── GIVEN MATERIAL

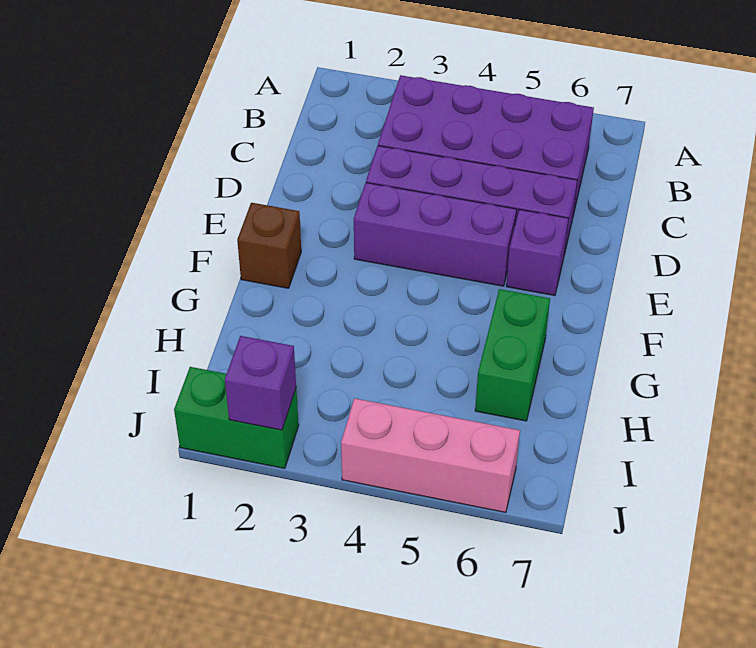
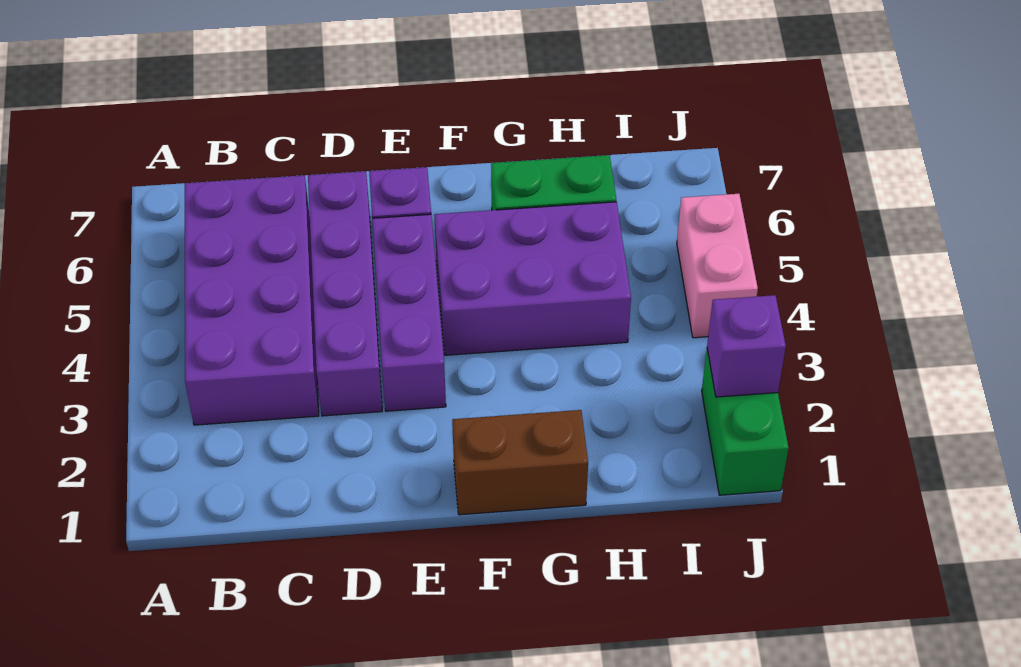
brown brick F1 level 1 -> brown brick F1:G1 level 1
none -> purple brick F4:H5 level 1
pink brick J4:J6 level 1 -> pink brick J4:J5 level 1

────

Print out the whole listing word for word. Leave the pictures out.

brown brick F1 level 1 -> brown brick F1:G1 level 1
none -> purple brick F4:H5 level 1
pink brick J4:J6 level 1 -> pink brick J4:J5 level 1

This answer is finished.